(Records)
## START

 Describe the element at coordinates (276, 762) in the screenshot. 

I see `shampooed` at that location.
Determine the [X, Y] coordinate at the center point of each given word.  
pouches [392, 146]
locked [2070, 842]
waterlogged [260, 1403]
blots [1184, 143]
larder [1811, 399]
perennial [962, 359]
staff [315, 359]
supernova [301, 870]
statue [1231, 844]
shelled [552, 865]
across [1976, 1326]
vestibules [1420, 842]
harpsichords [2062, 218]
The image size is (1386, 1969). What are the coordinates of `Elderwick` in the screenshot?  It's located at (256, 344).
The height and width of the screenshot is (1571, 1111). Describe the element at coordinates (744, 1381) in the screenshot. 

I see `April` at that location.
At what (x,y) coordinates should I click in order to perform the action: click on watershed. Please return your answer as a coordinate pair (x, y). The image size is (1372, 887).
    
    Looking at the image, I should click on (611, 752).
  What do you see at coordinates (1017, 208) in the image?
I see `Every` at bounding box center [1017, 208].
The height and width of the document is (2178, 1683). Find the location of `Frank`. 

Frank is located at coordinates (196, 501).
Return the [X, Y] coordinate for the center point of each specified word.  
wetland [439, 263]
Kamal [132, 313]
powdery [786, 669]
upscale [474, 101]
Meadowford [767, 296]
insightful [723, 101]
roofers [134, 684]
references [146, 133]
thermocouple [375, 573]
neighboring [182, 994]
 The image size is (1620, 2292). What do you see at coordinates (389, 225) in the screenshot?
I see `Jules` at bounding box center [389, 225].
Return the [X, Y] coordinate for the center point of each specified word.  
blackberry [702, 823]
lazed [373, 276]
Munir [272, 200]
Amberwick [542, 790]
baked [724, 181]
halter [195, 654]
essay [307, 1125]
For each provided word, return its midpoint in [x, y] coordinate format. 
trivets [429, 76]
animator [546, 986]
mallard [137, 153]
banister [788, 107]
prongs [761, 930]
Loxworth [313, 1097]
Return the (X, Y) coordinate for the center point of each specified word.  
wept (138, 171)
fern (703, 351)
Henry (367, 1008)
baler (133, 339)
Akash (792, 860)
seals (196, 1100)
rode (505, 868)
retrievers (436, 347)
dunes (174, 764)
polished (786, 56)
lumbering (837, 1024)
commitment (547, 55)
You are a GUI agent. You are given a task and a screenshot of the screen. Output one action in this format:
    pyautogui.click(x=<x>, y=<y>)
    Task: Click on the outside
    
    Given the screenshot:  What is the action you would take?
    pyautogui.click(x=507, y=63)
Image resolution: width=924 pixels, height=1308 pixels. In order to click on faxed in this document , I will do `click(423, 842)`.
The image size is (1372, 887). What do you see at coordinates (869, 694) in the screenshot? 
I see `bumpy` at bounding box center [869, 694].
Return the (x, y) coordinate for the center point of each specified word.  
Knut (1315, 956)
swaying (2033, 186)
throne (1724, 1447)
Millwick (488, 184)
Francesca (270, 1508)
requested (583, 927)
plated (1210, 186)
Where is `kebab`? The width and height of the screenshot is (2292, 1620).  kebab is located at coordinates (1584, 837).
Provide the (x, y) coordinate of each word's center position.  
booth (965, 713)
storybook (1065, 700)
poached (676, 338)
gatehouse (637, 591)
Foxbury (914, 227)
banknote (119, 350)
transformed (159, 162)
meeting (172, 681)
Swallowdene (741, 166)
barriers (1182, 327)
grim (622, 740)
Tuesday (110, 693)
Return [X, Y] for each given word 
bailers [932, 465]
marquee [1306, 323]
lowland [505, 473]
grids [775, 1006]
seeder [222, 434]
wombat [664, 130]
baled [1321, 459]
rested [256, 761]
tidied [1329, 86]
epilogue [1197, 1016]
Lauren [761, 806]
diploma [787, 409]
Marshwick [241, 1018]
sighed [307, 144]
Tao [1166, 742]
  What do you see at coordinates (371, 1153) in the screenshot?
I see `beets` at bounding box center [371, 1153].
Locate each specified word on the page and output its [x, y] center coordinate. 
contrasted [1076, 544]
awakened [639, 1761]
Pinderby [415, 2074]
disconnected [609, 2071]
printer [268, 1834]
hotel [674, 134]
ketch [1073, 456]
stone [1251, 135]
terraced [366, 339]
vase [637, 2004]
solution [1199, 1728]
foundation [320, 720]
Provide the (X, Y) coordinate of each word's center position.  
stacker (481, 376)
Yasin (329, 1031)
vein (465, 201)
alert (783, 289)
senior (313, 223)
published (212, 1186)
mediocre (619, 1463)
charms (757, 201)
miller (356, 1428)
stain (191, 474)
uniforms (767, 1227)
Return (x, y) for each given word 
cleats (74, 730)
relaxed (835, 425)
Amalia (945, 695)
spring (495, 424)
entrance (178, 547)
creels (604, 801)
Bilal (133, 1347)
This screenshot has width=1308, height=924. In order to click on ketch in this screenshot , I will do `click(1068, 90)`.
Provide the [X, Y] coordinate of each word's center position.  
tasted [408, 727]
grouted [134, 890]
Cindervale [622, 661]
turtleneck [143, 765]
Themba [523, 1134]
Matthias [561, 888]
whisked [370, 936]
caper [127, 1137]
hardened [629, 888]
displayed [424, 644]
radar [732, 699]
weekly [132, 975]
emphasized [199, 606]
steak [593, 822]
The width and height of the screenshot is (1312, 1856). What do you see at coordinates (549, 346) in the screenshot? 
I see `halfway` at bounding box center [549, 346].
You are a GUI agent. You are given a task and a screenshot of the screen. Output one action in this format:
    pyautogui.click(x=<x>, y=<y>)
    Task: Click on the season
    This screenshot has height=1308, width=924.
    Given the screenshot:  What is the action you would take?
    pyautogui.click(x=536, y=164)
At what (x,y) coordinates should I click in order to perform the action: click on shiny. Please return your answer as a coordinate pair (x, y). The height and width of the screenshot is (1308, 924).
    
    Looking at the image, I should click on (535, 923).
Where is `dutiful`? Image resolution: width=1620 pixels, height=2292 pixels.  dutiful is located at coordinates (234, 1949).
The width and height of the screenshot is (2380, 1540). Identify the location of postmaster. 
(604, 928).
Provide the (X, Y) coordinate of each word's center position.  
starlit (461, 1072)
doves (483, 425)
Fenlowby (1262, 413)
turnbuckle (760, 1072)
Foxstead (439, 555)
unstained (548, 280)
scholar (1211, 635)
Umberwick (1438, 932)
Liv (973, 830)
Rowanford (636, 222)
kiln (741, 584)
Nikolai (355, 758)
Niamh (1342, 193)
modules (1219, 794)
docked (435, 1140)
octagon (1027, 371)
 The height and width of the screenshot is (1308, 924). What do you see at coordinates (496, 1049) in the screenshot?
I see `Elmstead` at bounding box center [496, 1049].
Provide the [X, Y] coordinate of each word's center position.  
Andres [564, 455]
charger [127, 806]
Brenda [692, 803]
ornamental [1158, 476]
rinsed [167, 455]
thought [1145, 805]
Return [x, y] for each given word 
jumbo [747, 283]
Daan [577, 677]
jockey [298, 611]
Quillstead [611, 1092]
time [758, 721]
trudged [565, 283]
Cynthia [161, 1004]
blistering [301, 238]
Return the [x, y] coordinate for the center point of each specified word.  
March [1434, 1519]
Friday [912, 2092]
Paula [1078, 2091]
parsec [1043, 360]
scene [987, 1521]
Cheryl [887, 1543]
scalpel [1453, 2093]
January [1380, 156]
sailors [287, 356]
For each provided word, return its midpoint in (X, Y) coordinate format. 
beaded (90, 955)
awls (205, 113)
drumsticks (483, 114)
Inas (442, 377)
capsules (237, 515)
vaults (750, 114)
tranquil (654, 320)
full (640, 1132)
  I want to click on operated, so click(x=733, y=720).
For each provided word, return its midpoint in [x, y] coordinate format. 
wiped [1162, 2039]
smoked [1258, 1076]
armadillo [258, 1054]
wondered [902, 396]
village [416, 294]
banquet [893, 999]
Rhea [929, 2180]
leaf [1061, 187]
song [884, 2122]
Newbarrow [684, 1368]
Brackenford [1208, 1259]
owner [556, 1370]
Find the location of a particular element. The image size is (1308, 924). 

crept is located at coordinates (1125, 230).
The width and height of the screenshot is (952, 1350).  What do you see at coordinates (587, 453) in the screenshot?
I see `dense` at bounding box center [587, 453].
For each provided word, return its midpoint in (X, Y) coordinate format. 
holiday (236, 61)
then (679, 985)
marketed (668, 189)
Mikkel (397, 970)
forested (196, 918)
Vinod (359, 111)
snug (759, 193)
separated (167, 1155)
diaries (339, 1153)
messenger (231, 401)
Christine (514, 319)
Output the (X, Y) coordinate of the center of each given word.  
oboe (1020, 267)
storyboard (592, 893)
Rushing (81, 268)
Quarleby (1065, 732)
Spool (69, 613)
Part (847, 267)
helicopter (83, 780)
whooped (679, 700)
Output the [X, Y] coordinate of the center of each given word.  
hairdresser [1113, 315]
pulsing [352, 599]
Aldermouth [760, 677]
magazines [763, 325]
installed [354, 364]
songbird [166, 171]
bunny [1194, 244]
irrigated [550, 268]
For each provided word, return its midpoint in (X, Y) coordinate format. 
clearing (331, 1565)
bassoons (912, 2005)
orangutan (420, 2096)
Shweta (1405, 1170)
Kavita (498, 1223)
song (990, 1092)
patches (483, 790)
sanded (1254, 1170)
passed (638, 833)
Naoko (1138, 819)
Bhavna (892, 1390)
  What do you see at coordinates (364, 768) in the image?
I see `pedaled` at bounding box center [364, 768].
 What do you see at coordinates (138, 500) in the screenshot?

## END

Please give everything in the records above from the line containing "perennial [962, 359]" down to the line containing "The image size is (1386, 1969)." as a numbered list, leaving out blank lines.

▶ _Result_
1. perennial [962, 359]
2. staff [315, 359]
3. supernova [301, 870]
4. statue [1231, 844]
5. shelled [552, 865]
6. across [1976, 1326]
7. vestibules [1420, 842]
8. harpsichords [2062, 218]
9. The image size is (1386, 1969). What are the coordinates of `Elderwick` in the screenshot?  It's located at (256, 344).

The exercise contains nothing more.